### EXERCISE
Before printing, remove every picture; then print the lines below exactly, from the first line through the line containing "(338, 158) = (456, 101): red".

### MATERIAL FOR THE TASK

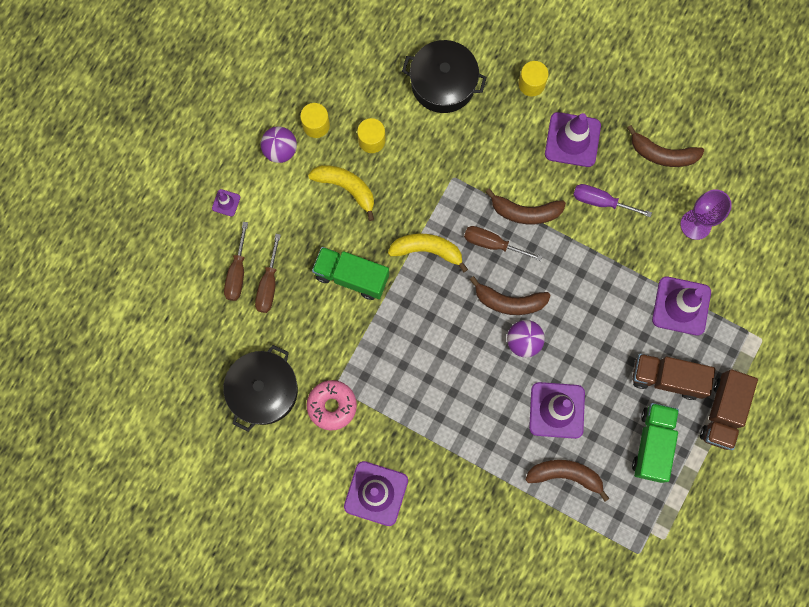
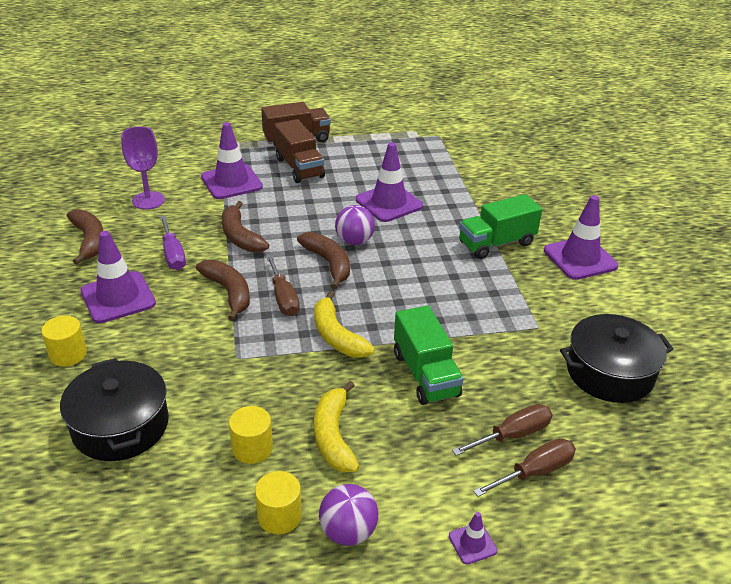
camera: 130 degrees left, 40 degrees down
(332, 406) = (555, 319): pink donut -> none
(565, 475) = (431, 181): brown banana -> brown banana (240, 237)
(652, 444) = (357, 156): green truck -> green truck (496, 243)

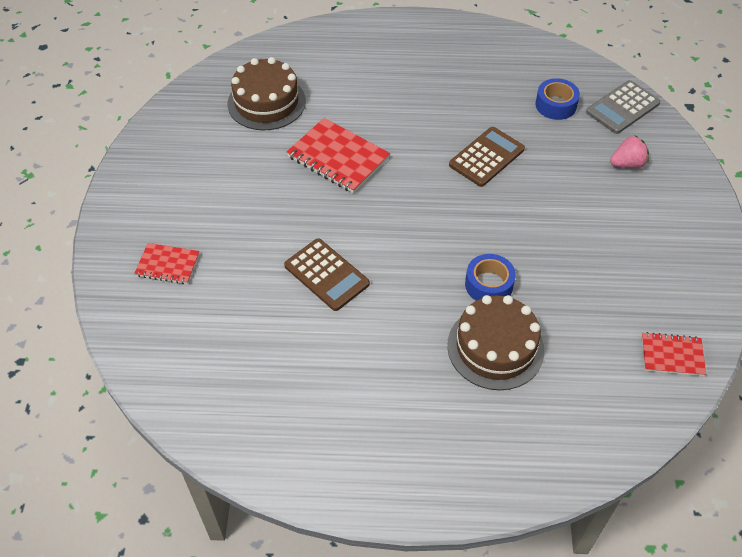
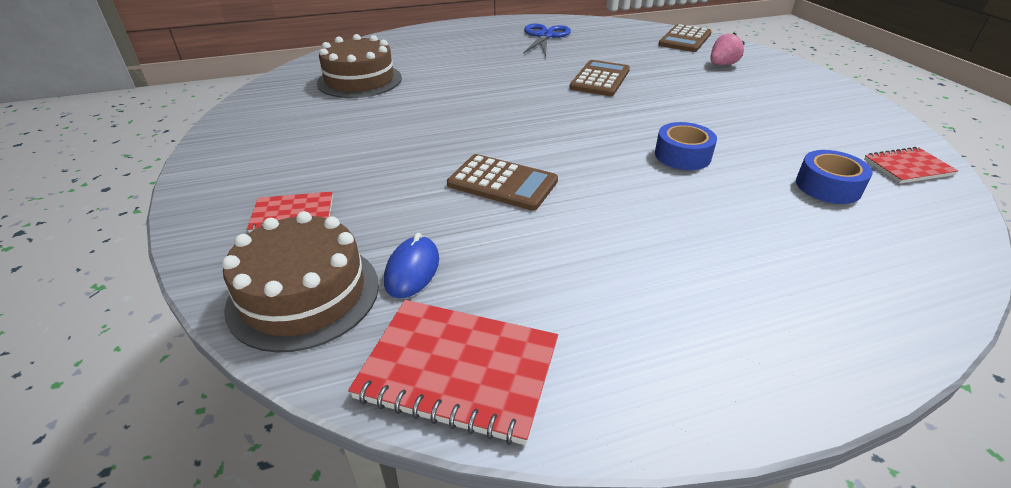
camera: 20 degrees left, 15 degrees down
(228, 342) = (412, 270): none -> blue mouse
(338, 158) = (456, 101): red notebook -> red notebook (458, 371)
(476, 65) = (545, 36): none -> blue scissors
(495, 347) = (738, 200): brown cake -> brown cake (304, 294)
(555, 105) = (630, 45): blue tape -> blue tape (828, 186)
(622, 108) = (685, 39): grey calculator -> brown calculator

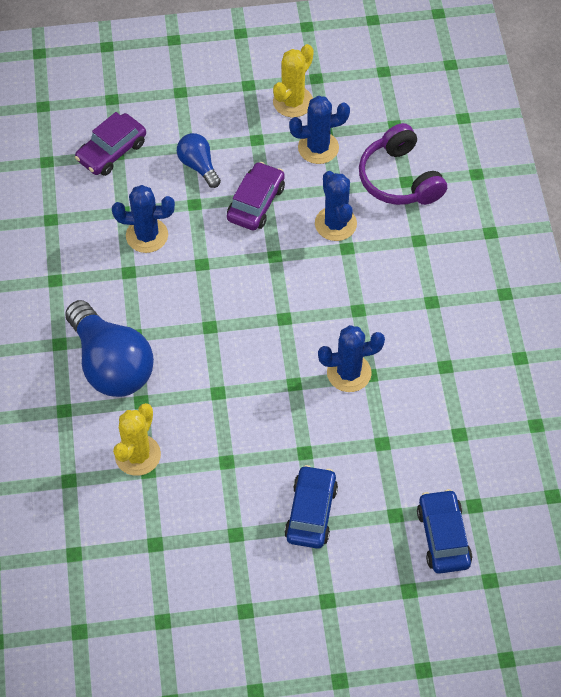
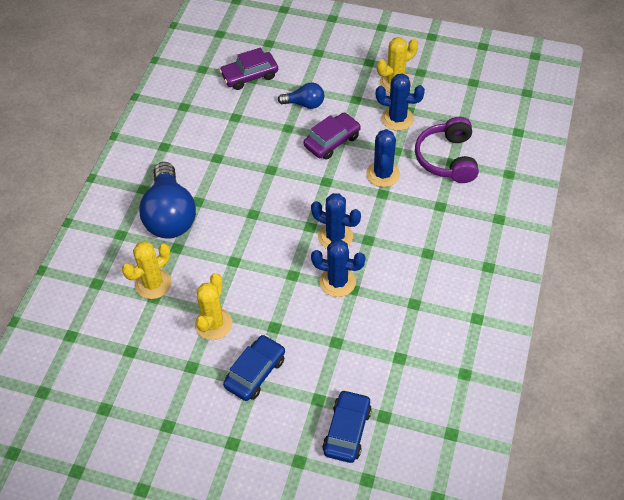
camera: 25 degrees right, 5 degrees down
(147, 235) = (243, 138): blue cactus -> blue cactus (335, 237)
(198, 166) = (304, 104): blue light bulb -> blue light bulb turned 105 degrees clockwise
(234, 475) = (213, 324): none -> yellow cactus

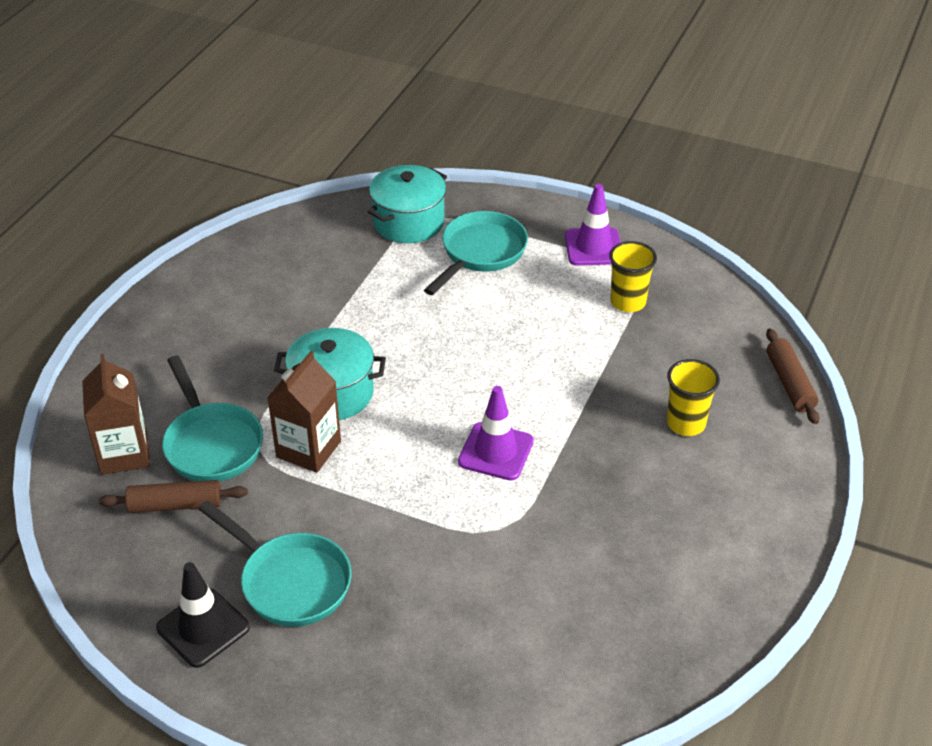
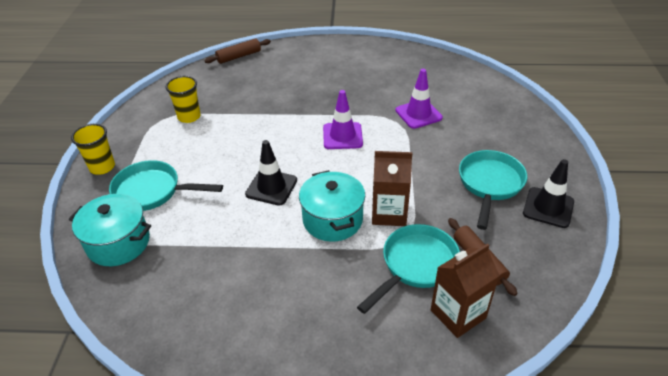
camera: 110 degrees left, 0 degrees up
(426, 353) = (271, 187): none -> black traffic cone
(593, 247) = (134, 141): purple traffic cone -> purple traffic cone (418, 114)
(686, 423) = (284, 80): yellow cup -> yellow cup (102, 167)

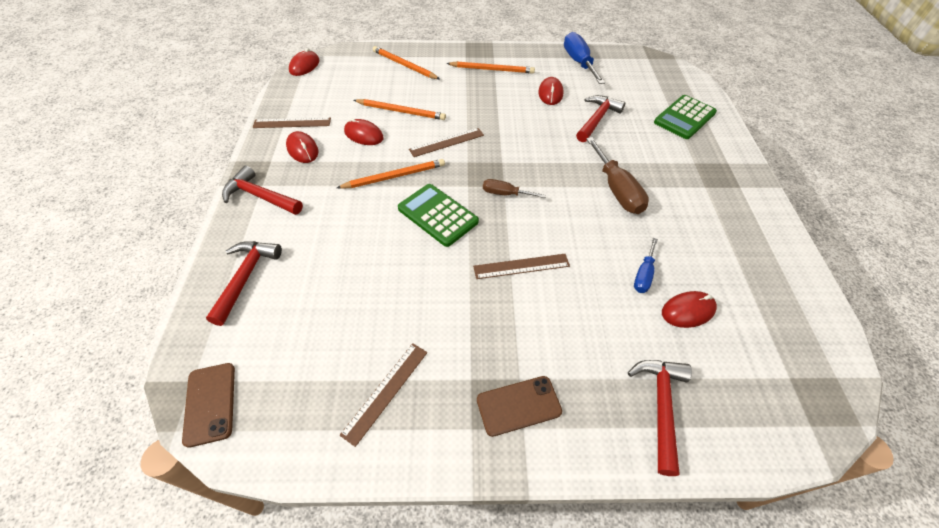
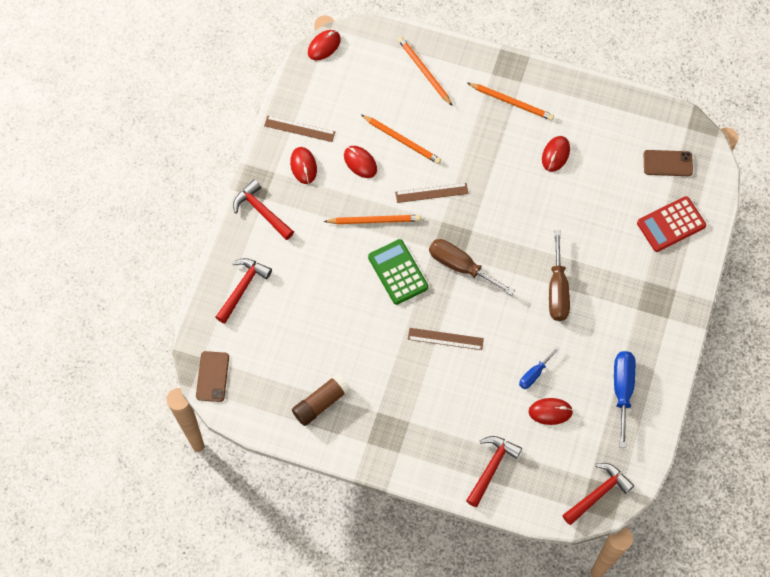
camera: 20 degrees right, 15 degrees up
(386, 391) = (321, 403): brown ruler -> brown glue stick
(505, 194) = (460, 266): brown screwdriver -> brown screwdriver, size x1.75
(518, 405) = (401, 438): brown phone -> brown phone (667, 163)
(578, 62) = (607, 115): blue screwdriver -> blue screwdriver (622, 390)
(597, 119) = (584, 202): red hammer -> red hammer (598, 493)
(684, 118) = (671, 224): green calculator -> red calculator

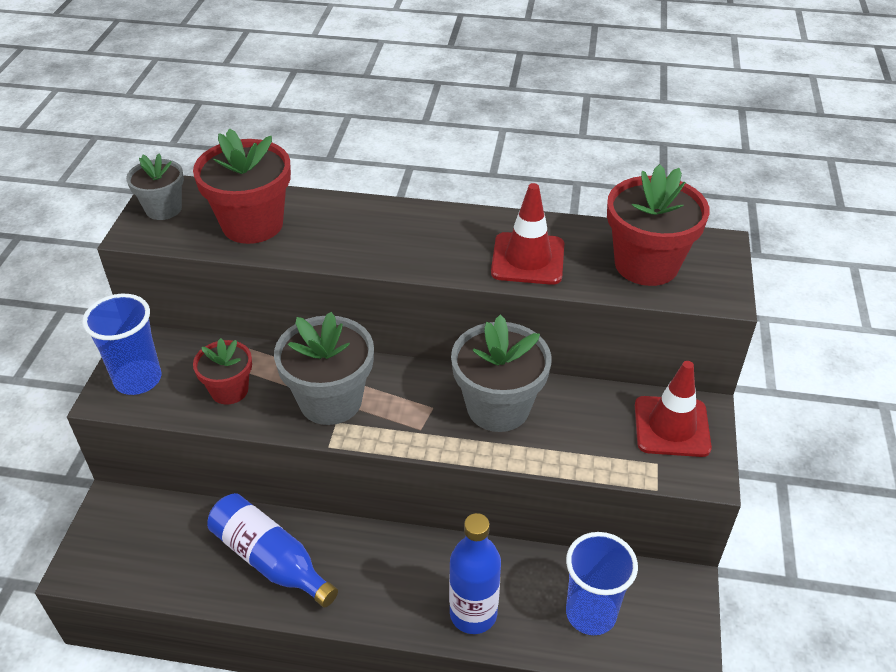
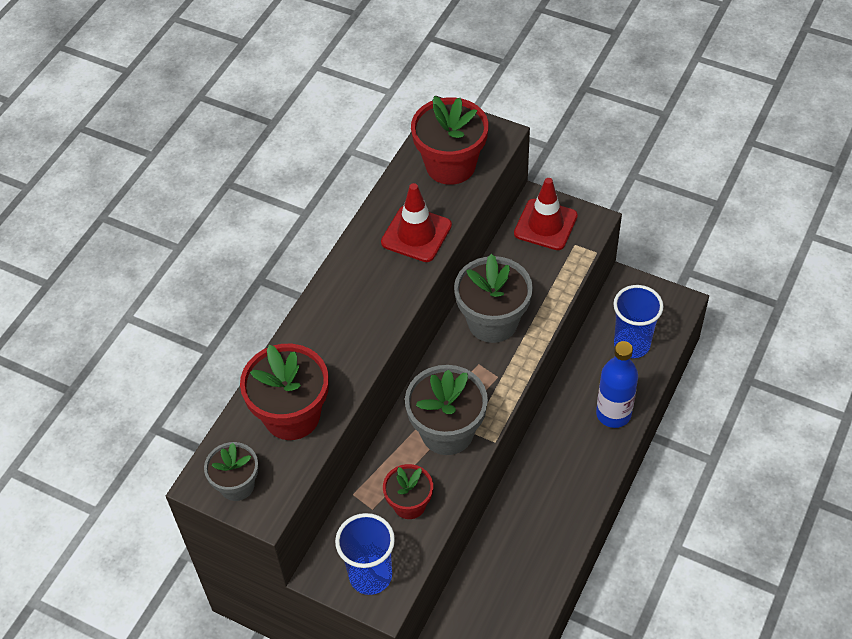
camera: 70 degrees left, 10 degrees up
(270, 560) = (529, 539): blue bottle -> none

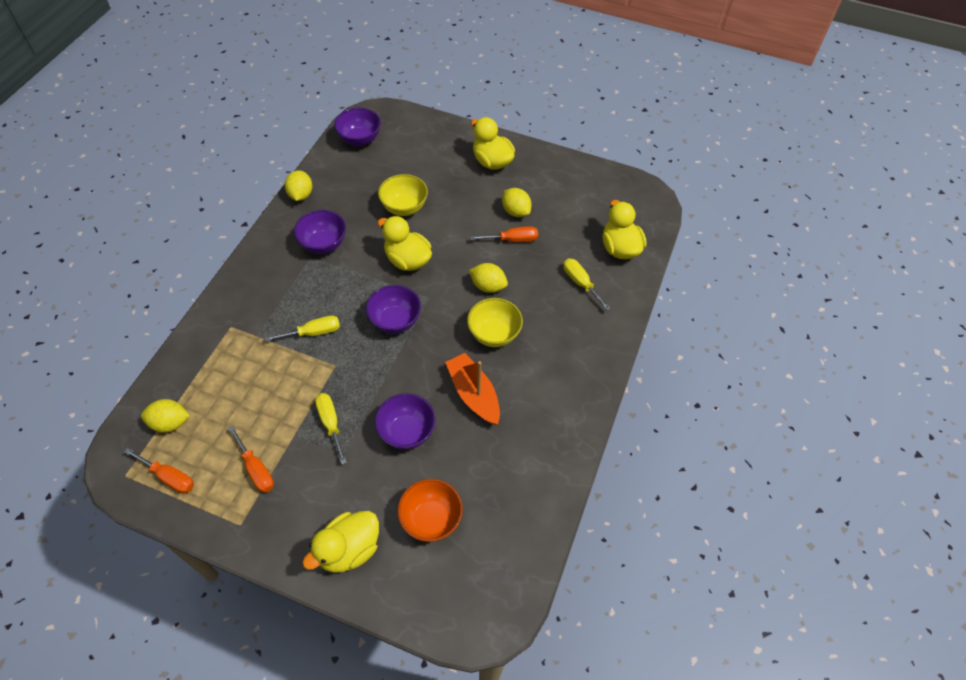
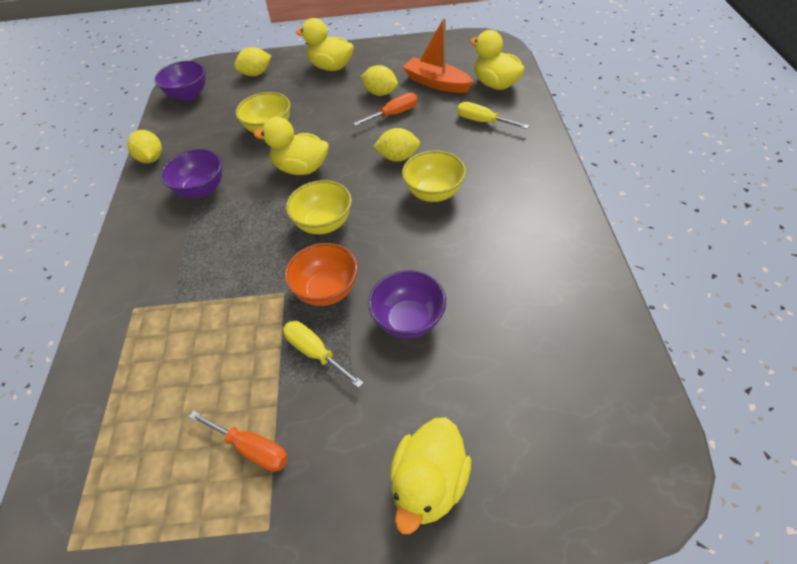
camera: 20 degrees left, 5 degrees down
(169, 477) = (134, 519): orange screwdriver -> none
(170, 423) = (104, 449): yellow lemon -> yellow lemon (256, 74)
(313, 332) = (238, 272): yellow screwdriver -> none
(395, 321) = (324, 224): purple bowl -> yellow bowl
(431, 519) = (500, 397): orange bowl -> orange bowl (327, 290)
(473, 394) = (453, 252): orange boat -> orange boat (436, 83)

### RESULT OF THIS EXERCISE
camera: 130 degrees left, 40 degrees down
(332, 406) = (555, 319): pink donut -> none
(565, 475) = (431, 181): brown banana -> brown banana (240, 237)
(652, 444) = (357, 156): green truck -> green truck (496, 243)

camera: 20 degrees left, 15 degrees down
(228, 342) = (412, 270): none -> blue mouse
(338, 158) = (456, 101): red notebook -> red notebook (458, 371)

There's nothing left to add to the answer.